** Task to carry out **
Each entry should be transcribed exactly as written, and any picture left out.

[Structured diff data]
****
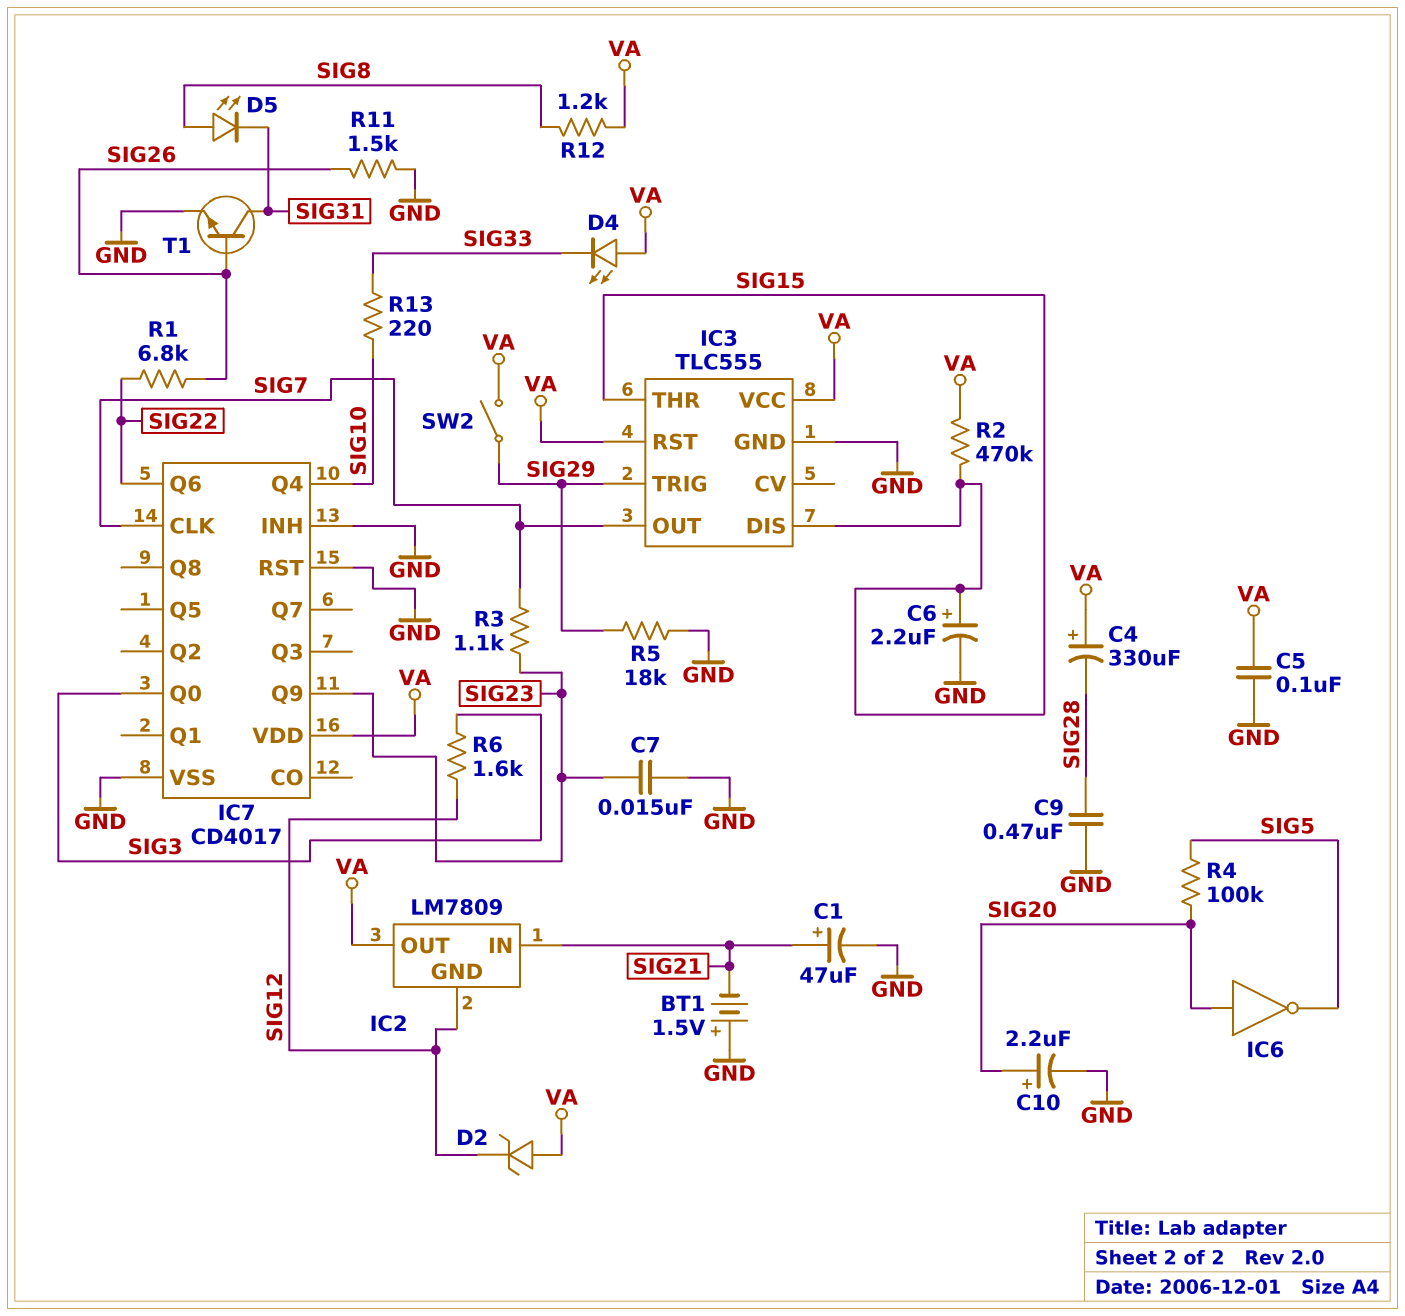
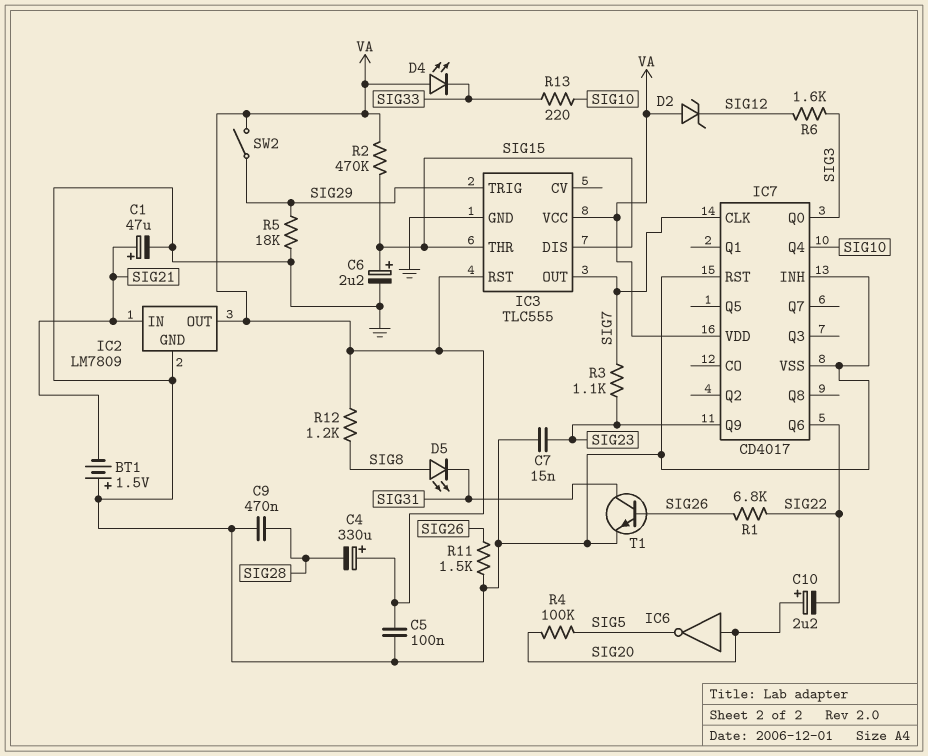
C10: 2.2uF (plus SIG20, minus GND) -> 2.2uF (plus SIG20, minus SIG22)
IC2 pin GND: SIG12 -> GND

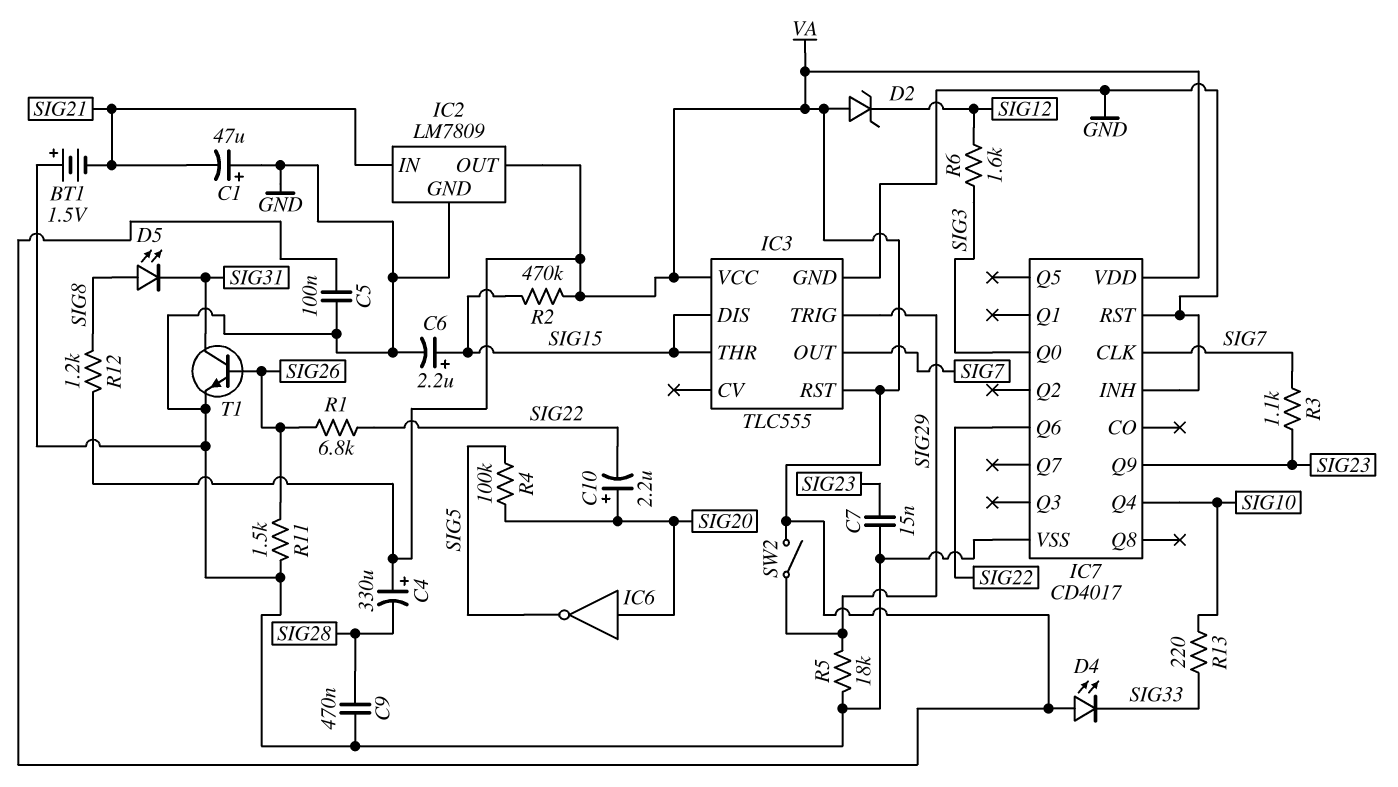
C1: 47uF (plus SIG21, minus GND) -> 47uF (plus GND, minus SIG21)

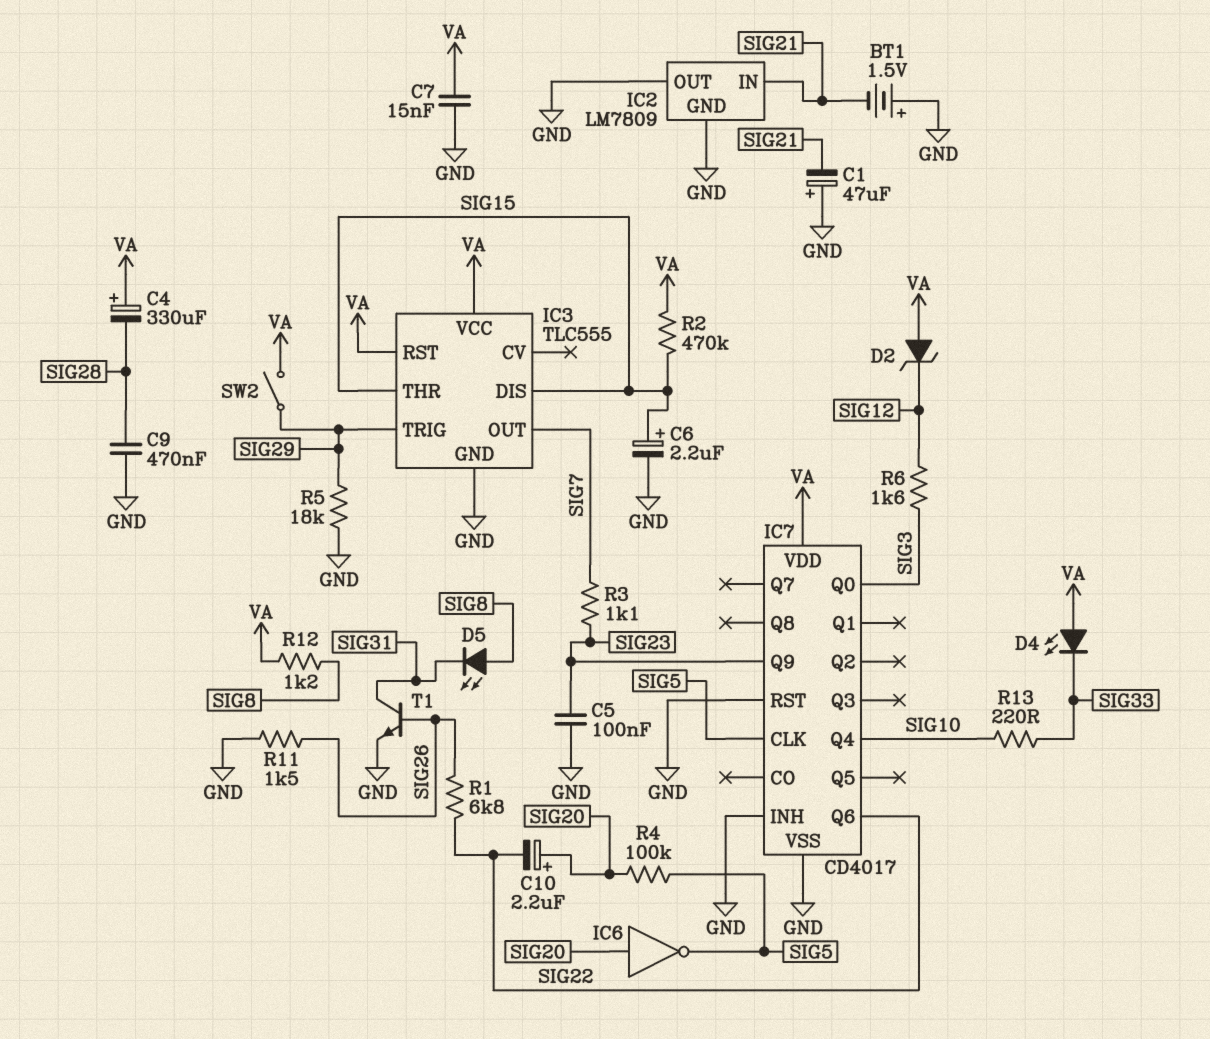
C5: 100nF (GND, VA) -> 100nF (GND, SIG23)
C7: 15nF (GND, SIG23) -> 15nF (GND, VA)
IC2 pin OUT: VA -> GND
IC7 pin CLK: SIG7 -> SIG5

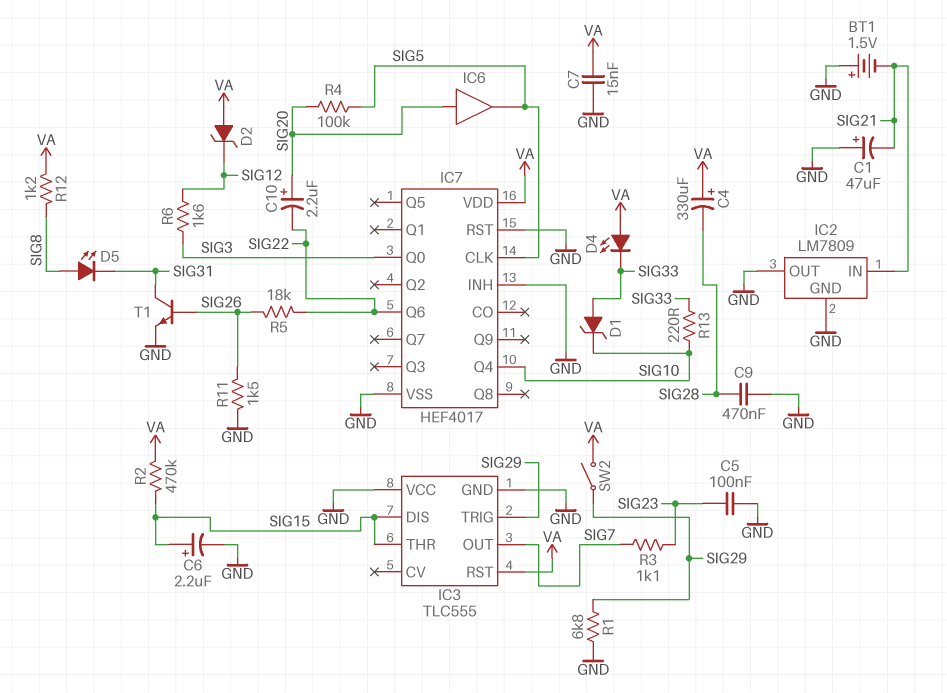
D1: none -> zener (A SIG33, K SIG10)
IC3 pin VCC: VA -> GND
IC6: NOT (in SIG20, out SIG5) -> buffer (in SIG20, out SIG5)
IC7: CD4017 -> HEF4017
IC7 pin Q9: SIG23 -> none
R1: 6.8k (SIG22, SIG26) -> 6.8k (GND, SIG29)
R5: 18k (GND, SIG29) -> 18k (SIG22, SIG26)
****
** Task answer **
C10: 2.2uF (plus SIG20, minus GND) -> 2.2uF (plus SIG20, minus SIG22)
IC2 pin GND: SIG12 -> GND

C1: 47uF (plus SIG21, minus GND) -> 47uF (plus GND, minus SIG21)

C5: 100nF (GND, VA) -> 100nF (GND, SIG23)
C7: 15nF (GND, SIG23) -> 15nF (GND, VA)
IC2 pin OUT: VA -> GND
IC7 pin CLK: SIG7 -> SIG5

D1: none -> zener (A SIG33, K SIG10)
IC3 pin VCC: VA -> GND
IC6: NOT (in SIG20, out SIG5) -> buffer (in SIG20, out SIG5)
IC7: CD4017 -> HEF4017
IC7 pin Q9: SIG23 -> none
R1: 6.8k (SIG22, SIG26) -> 6.8k (GND, SIG29)
R5: 18k (GND, SIG29) -> 18k (SIG22, SIG26)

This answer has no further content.